* Problem to solve *
The listing below should be written out word for word, with its pictures removed.

* Exercise data *
◇ ◇ ◇ ◇ ◇ ◇ ◇

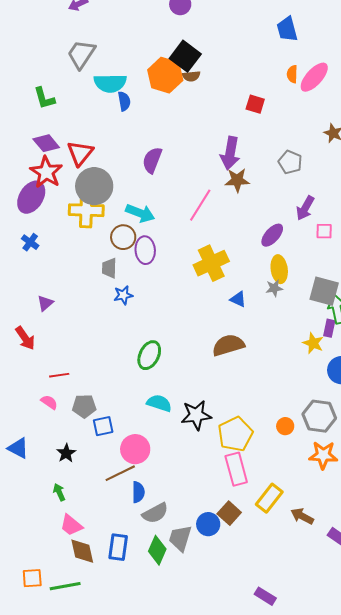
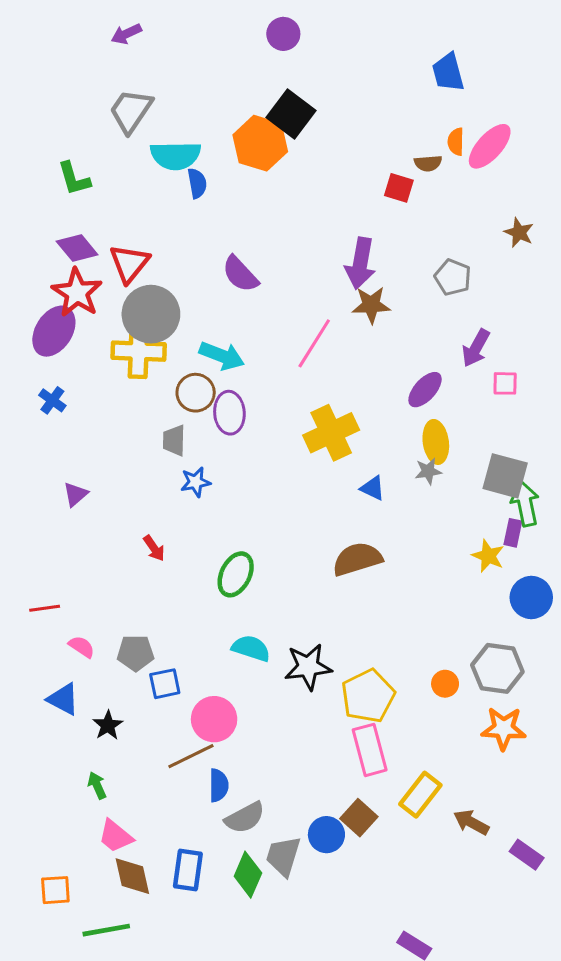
brown semicircle: (191, 76) -> (428, 163), moved
purple semicircle: (152, 160) -> (240, 274), turned -64
red arrow: (25, 338) -> (154, 548), moved, size x0.7
red line: (59, 375) -> (45, 608), moved
blue triangle: (18, 448) -> (63, 699), moved
orange square: (32, 578) -> (55, 890), moved

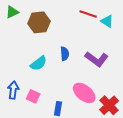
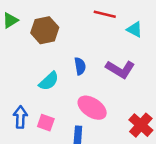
cyan triangle: (107, 21) -> (135, 29), moved
pink ellipse: (84, 93) -> (92, 108), moved

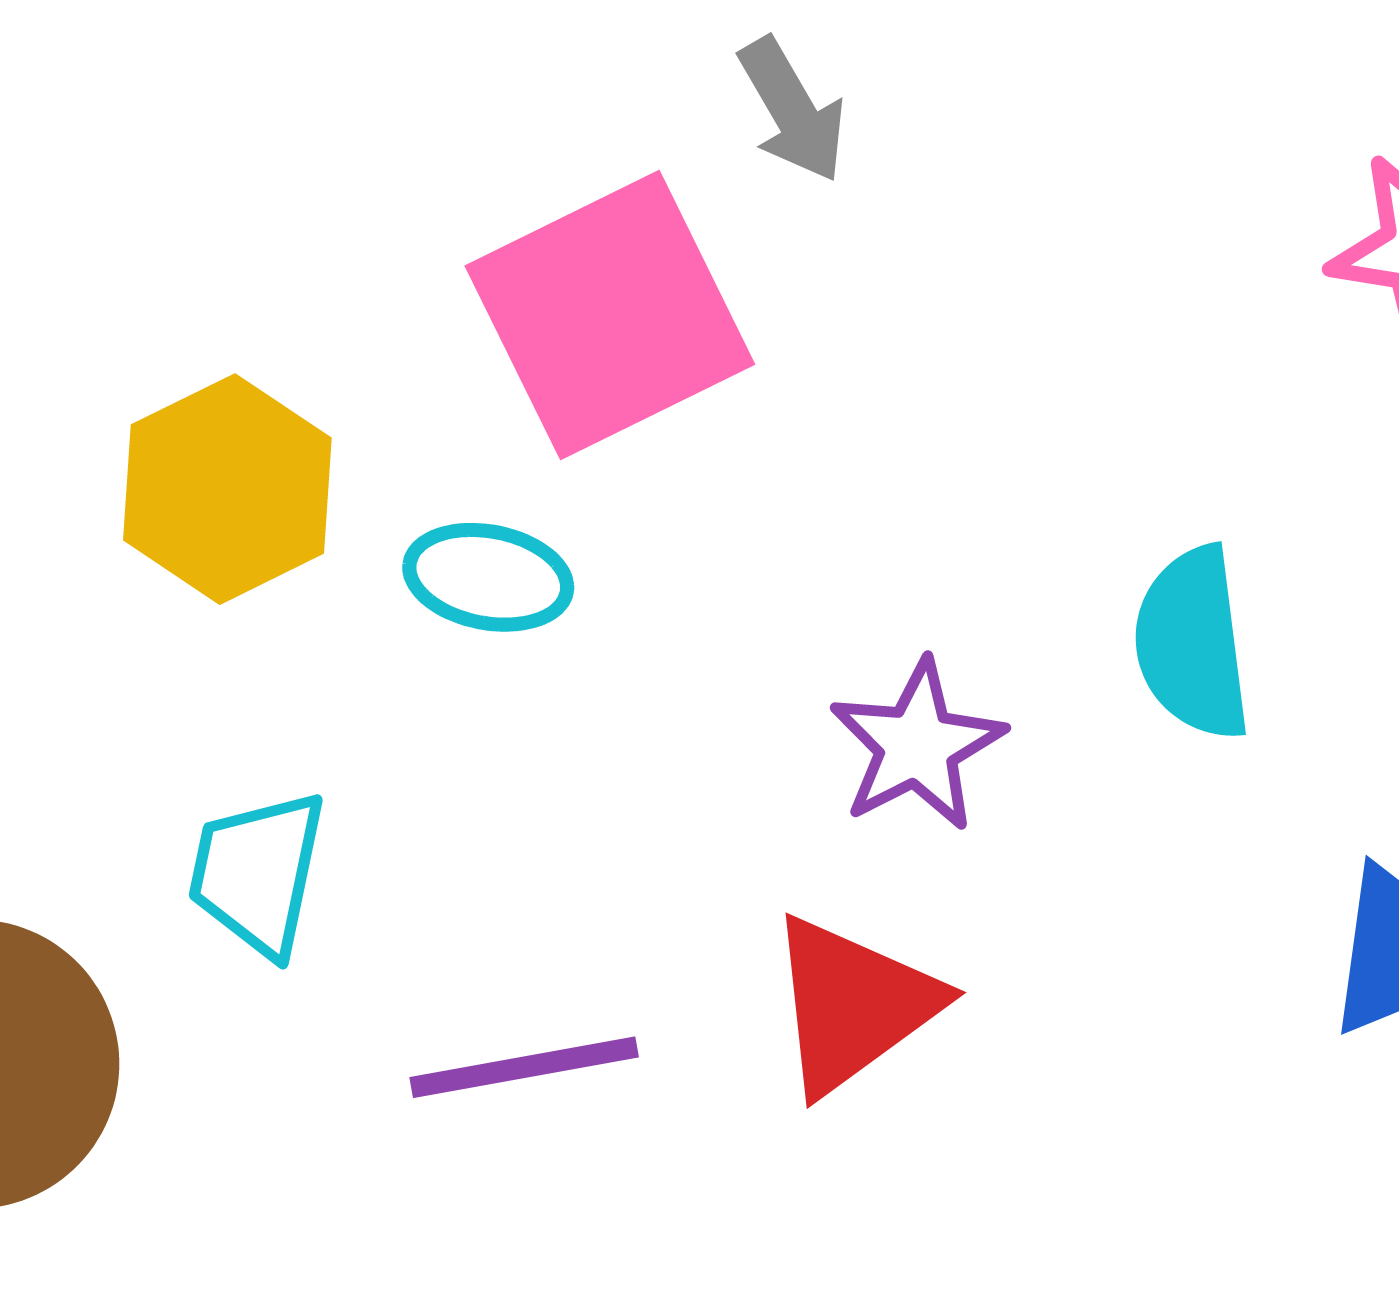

◇ ◇ ◇ ◇ ◇ ◇ ◇

* Solution to this problem *
brown semicircle: (191, 76) -> (428, 163), moved
purple semicircle: (152, 160) -> (240, 274), turned -64
red arrow: (25, 338) -> (154, 548), moved, size x0.7
red line: (59, 375) -> (45, 608), moved
blue triangle: (18, 448) -> (63, 699), moved
orange square: (32, 578) -> (55, 890), moved

cyan triangle: (107, 21) -> (135, 29), moved
pink ellipse: (84, 93) -> (92, 108), moved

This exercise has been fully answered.